>>>>>

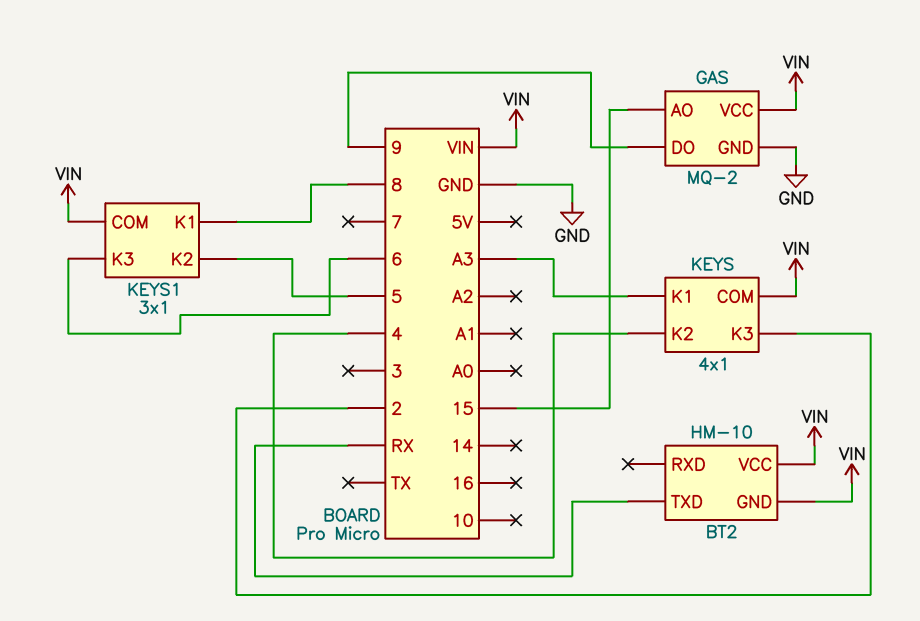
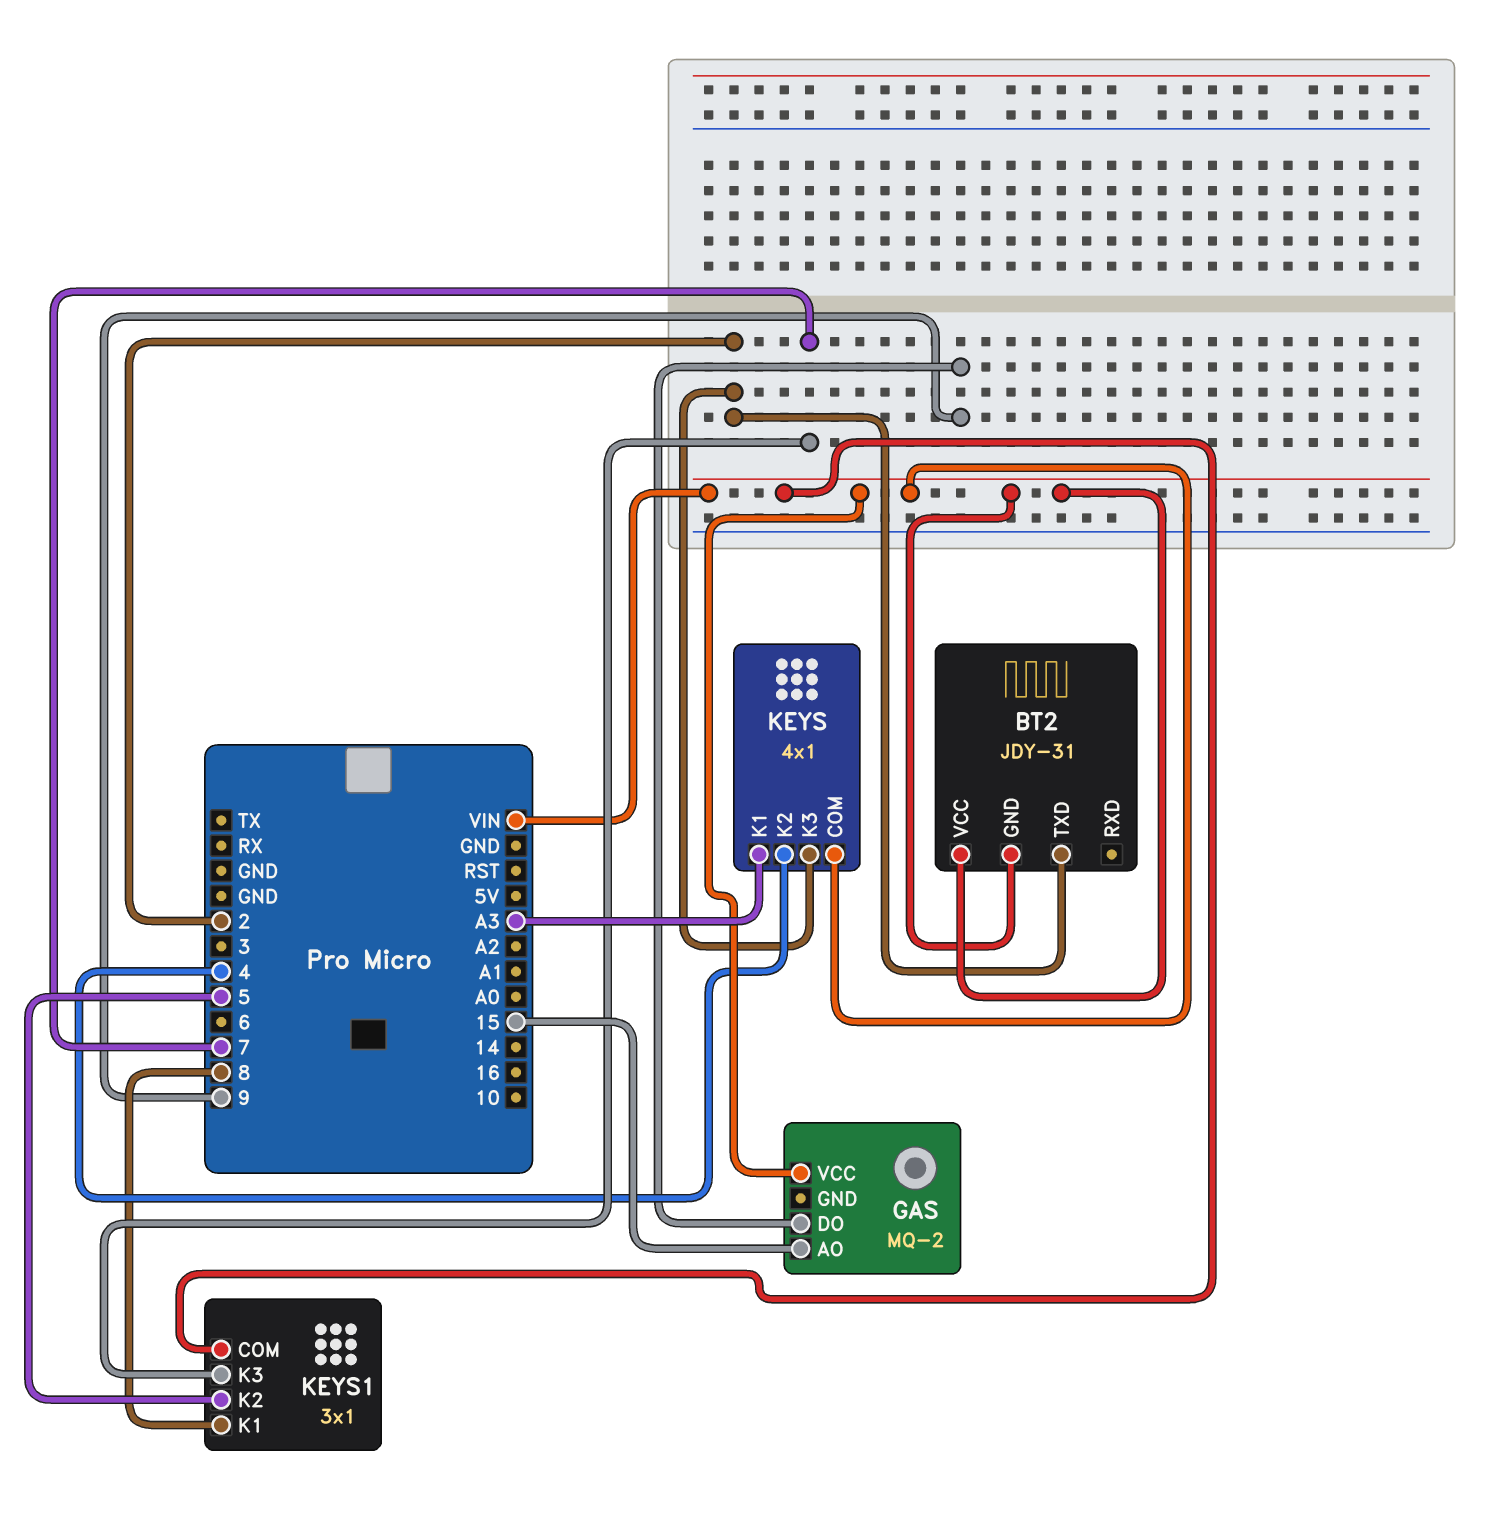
BT2: HM-10 -> JDY-31
BT2 pin TXD: RX -> 2
GAS pin GND: GND -> none
KEYS1 pin K3: 6 -> 7

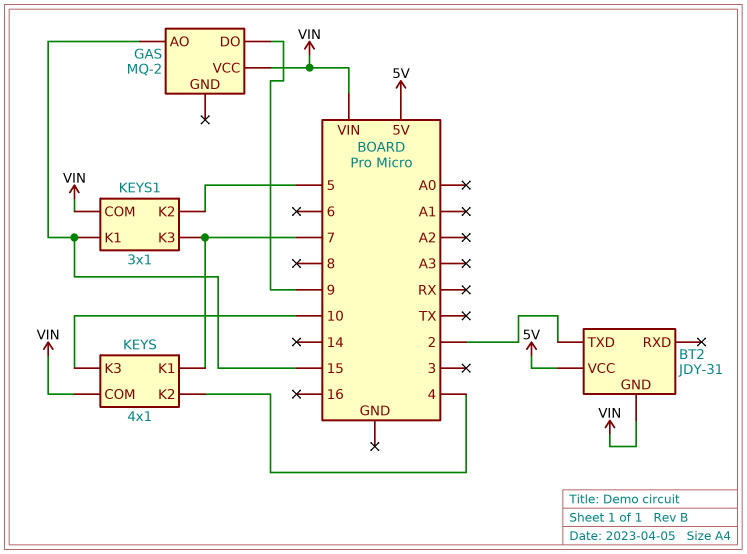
BT2 pin VCC: VIN -> 5V
KEYS pin K1: A3 -> 7
KEYS pin K3: 2 -> 10
KEYS1 pin K1: 8 -> 15

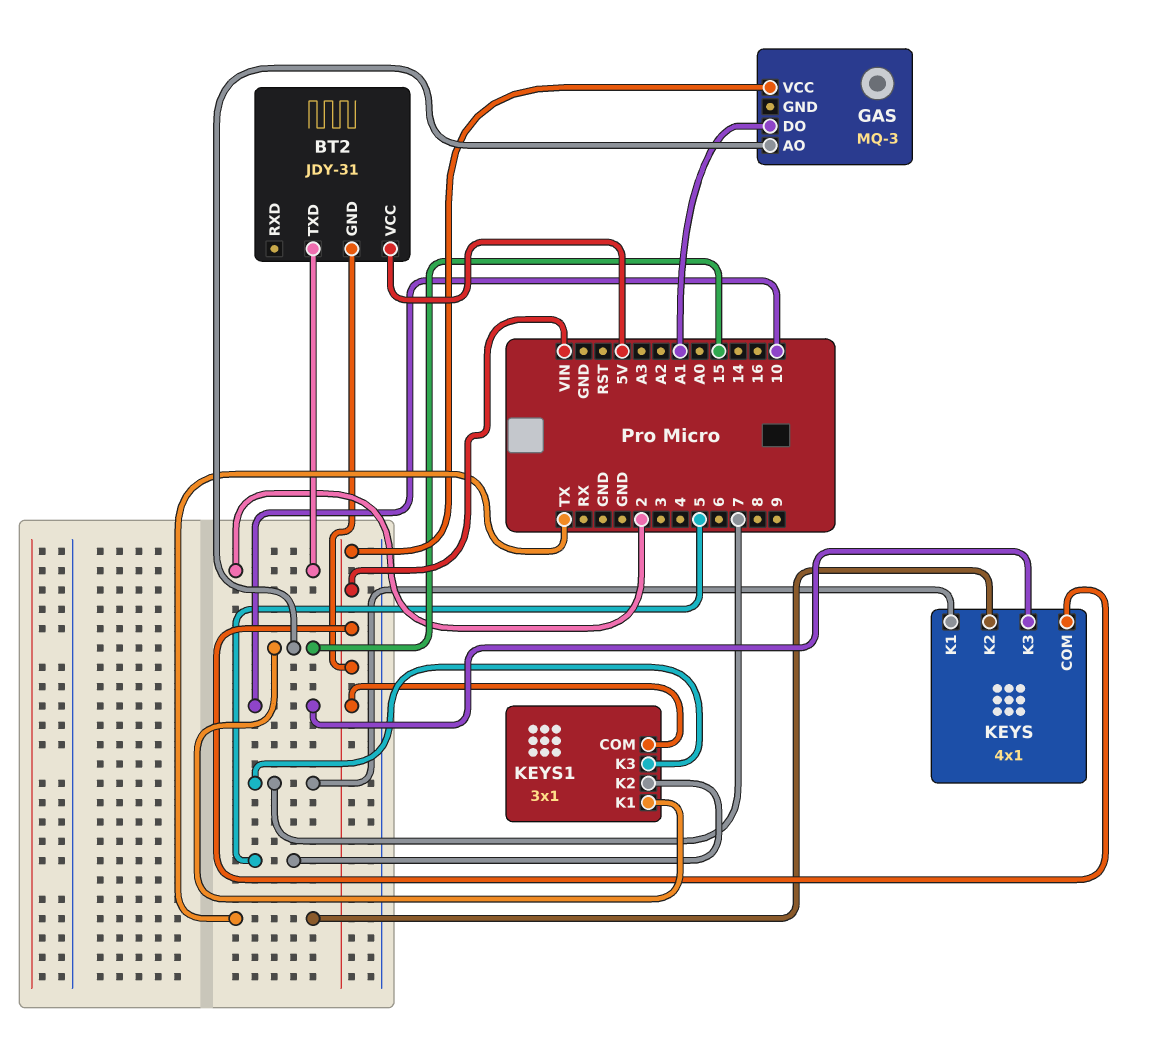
GAS: MQ-2 -> MQ-3
GAS pin DO: 9 -> A1
KEYS pin K2: 4 -> TX

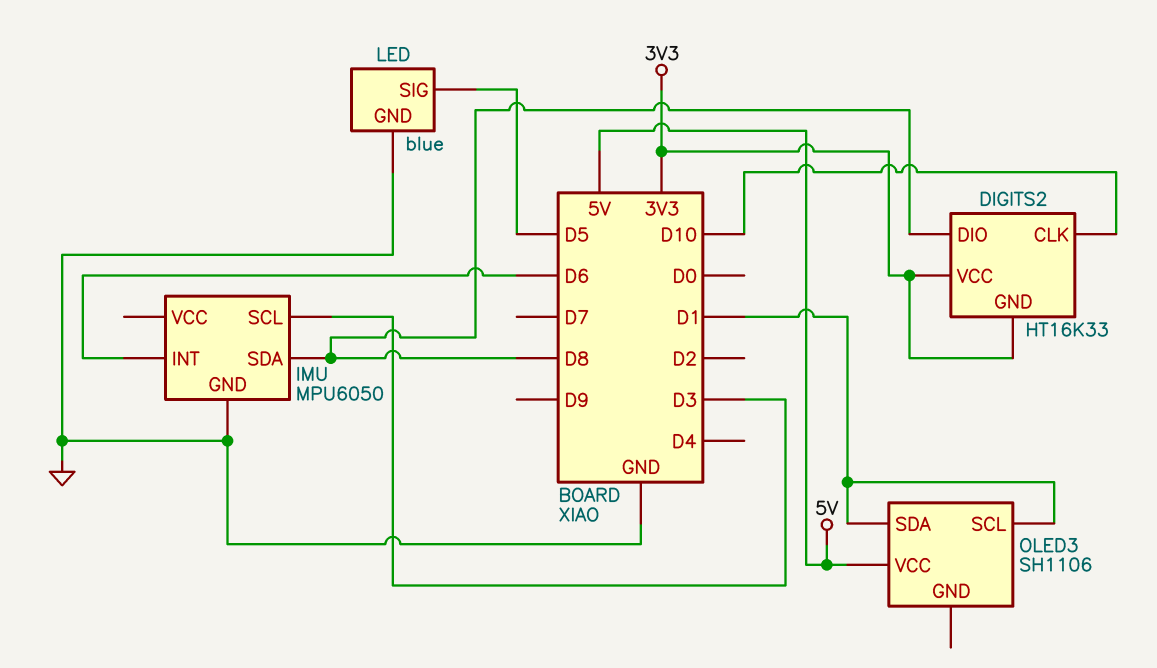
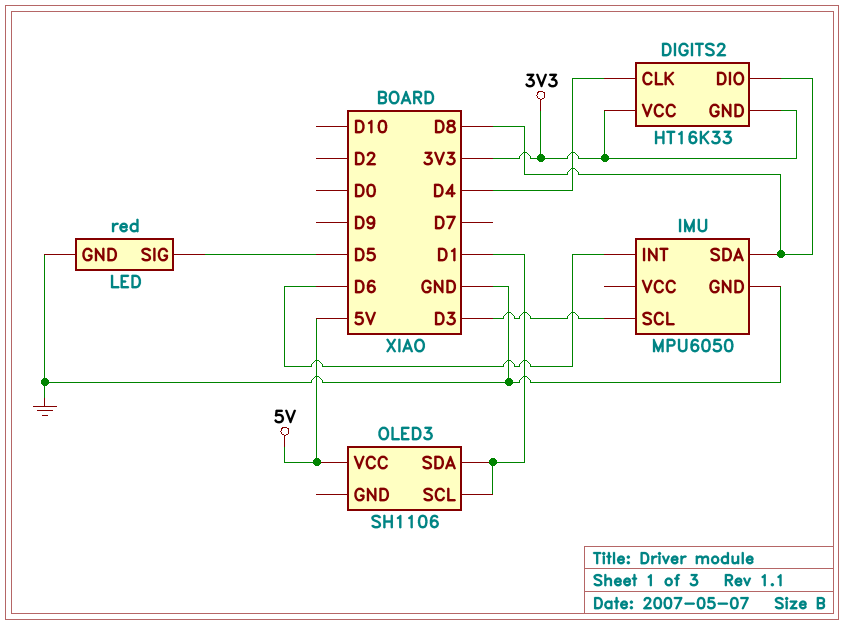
DIGITS2 pin CLK: D10 -> D4
LED: blue -> red

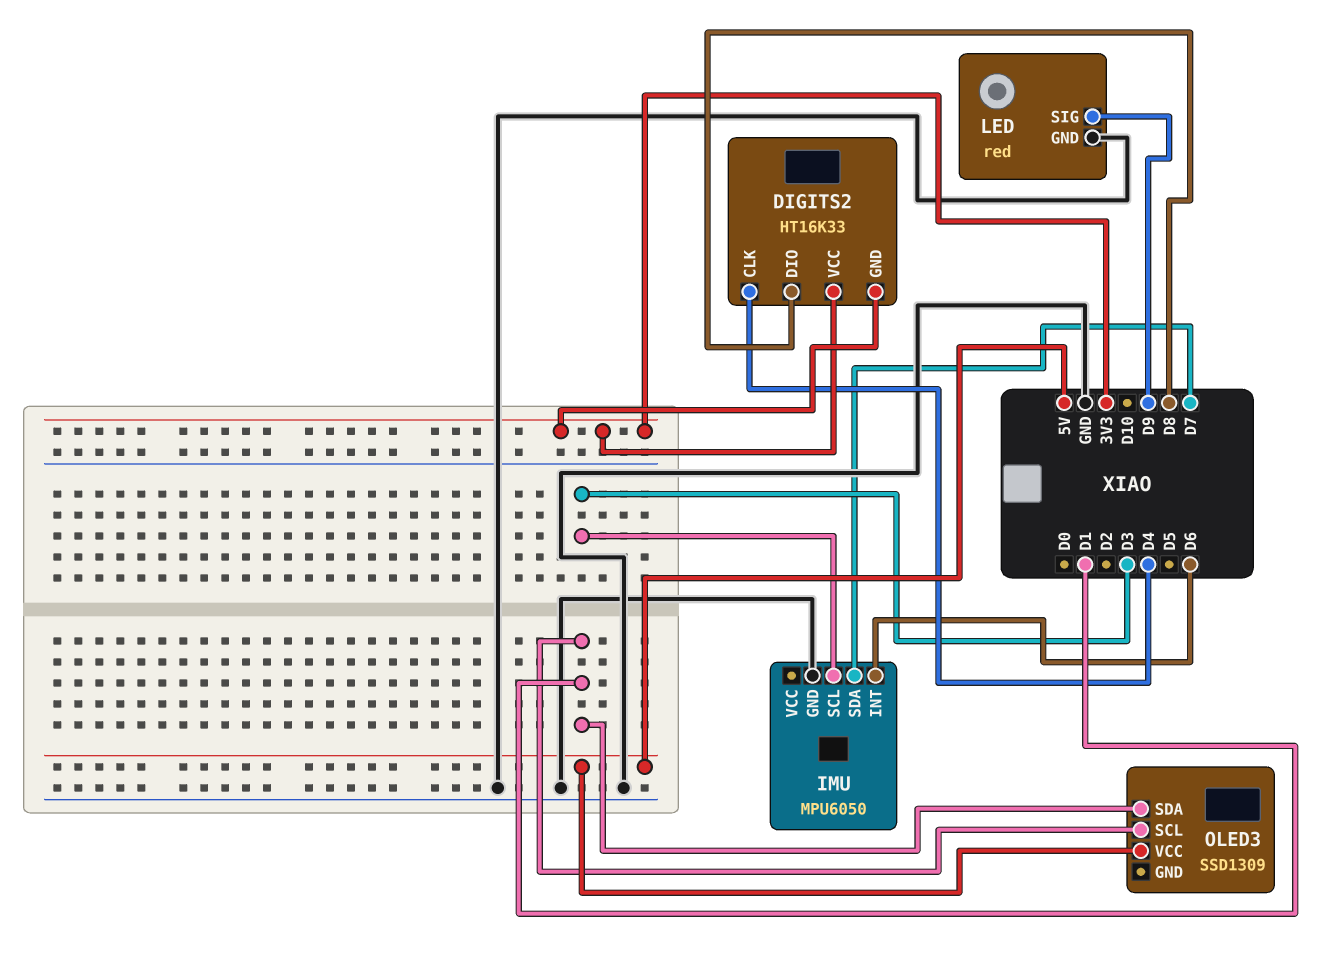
IMU pin SDA: D8 -> D7
LED pin SIG: D5 -> D9
OLED3: SH1106 -> SSD1309

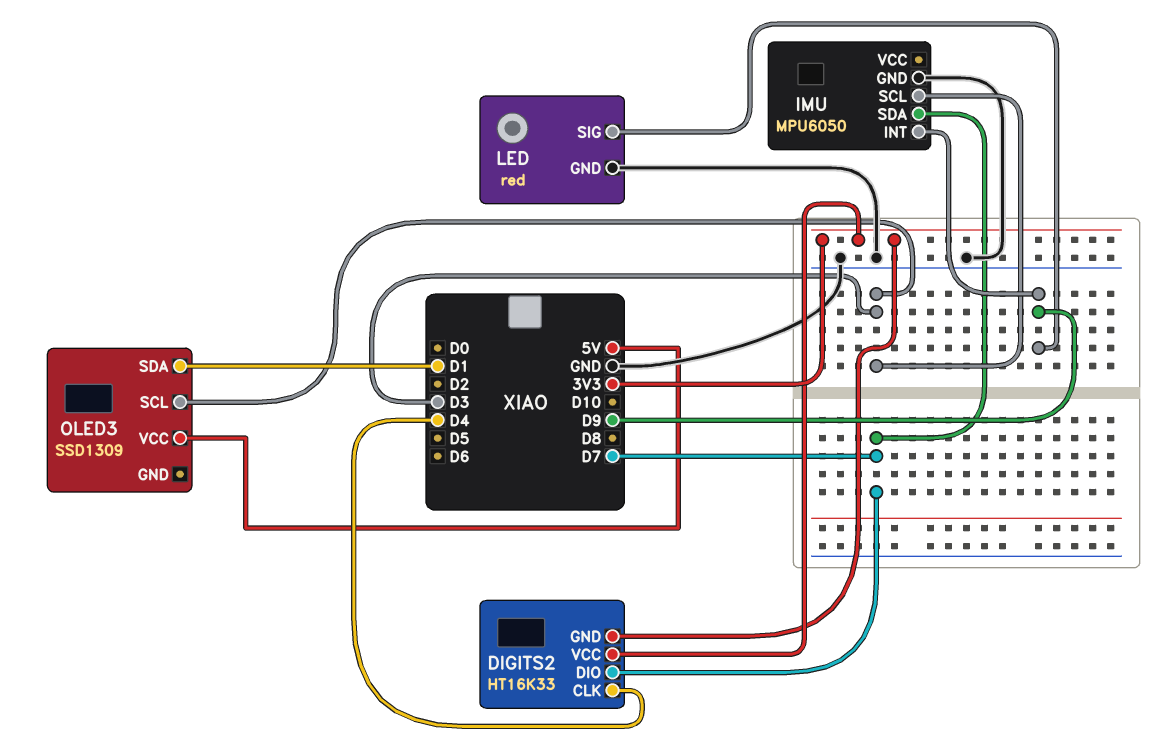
DIGITS2 pin DIO: D8 -> D7
IMU pin INT: D6 -> D9
OLED3 pin SCL: D1 -> D3

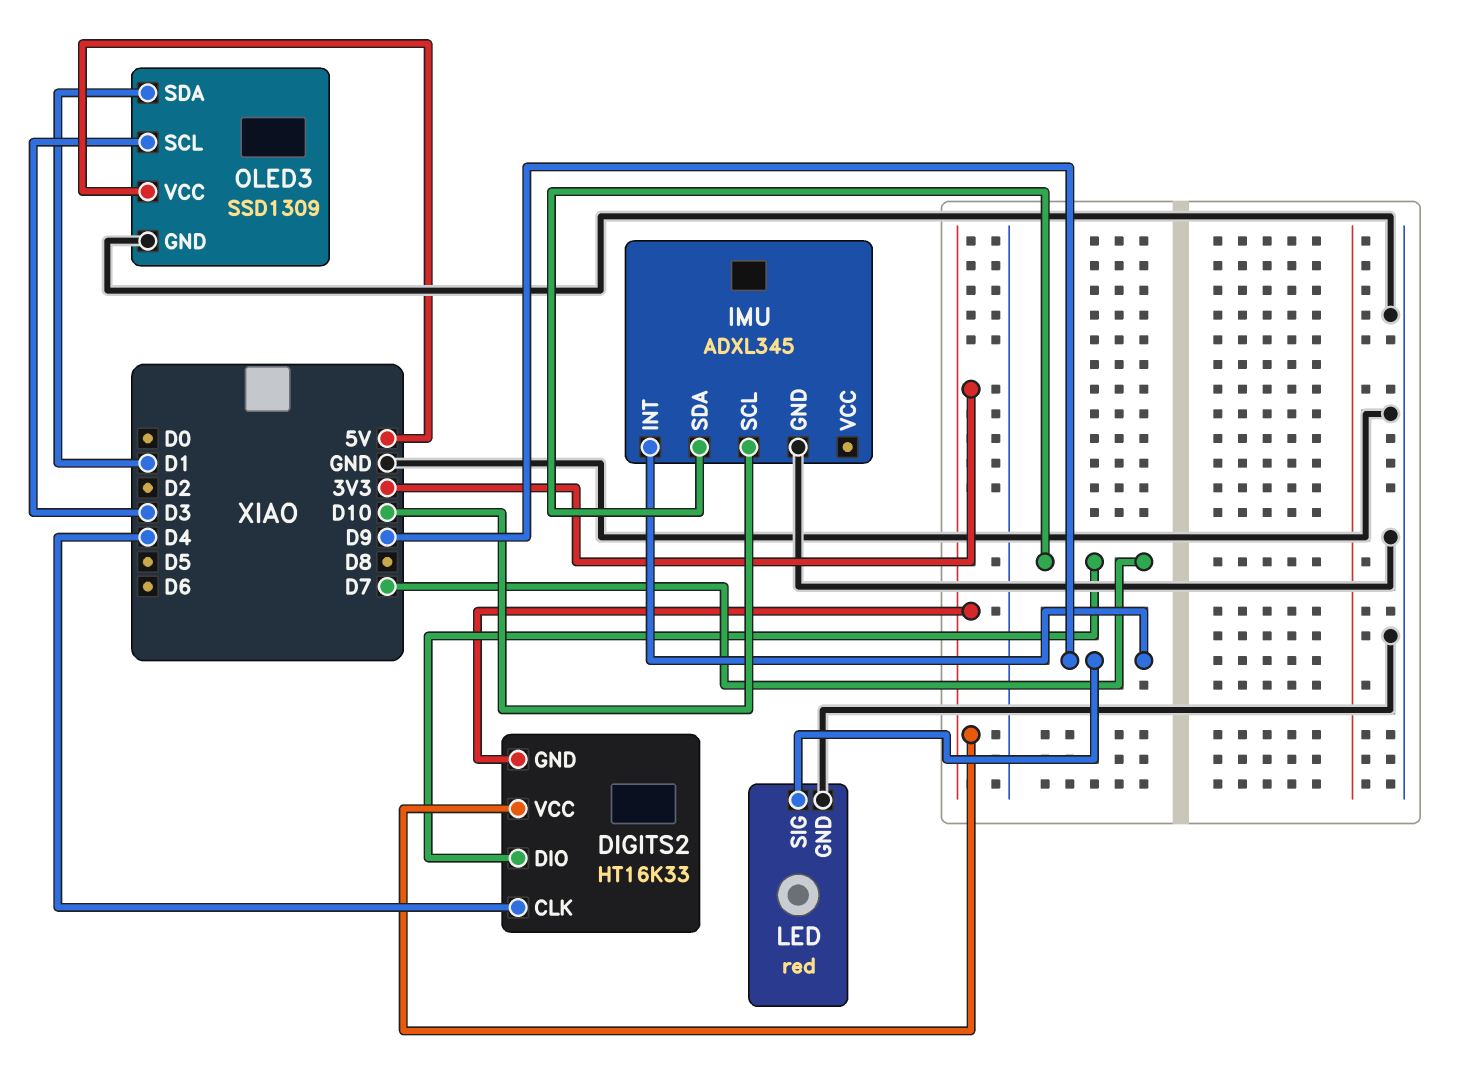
IMU: MPU6050 -> ADXL345
IMU pin SCL: D3 -> D10
OLED3 pin GND: none -> GND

<<<<<

* _Aim of the exercise_:
Would you output the data exactly, without any of its images?

* _Worked solution_:
BT2: HM-10 -> JDY-31
BT2 pin TXD: RX -> 2
GAS pin GND: GND -> none
KEYS1 pin K3: 6 -> 7

BT2 pin VCC: VIN -> 5V
KEYS pin K1: A3 -> 7
KEYS pin K3: 2 -> 10
KEYS1 pin K1: 8 -> 15

GAS: MQ-2 -> MQ-3
GAS pin DO: 9 -> A1
KEYS pin K2: 4 -> TX

DIGITS2 pin CLK: D10 -> D4
LED: blue -> red

IMU pin SDA: D8 -> D7
LED pin SIG: D5 -> D9
OLED3: SH1106 -> SSD1309

DIGITS2 pin DIO: D8 -> D7
IMU pin INT: D6 -> D9
OLED3 pin SCL: D1 -> D3

IMU: MPU6050 -> ADXL345
IMU pin SCL: D3 -> D10
OLED3 pin GND: none -> GND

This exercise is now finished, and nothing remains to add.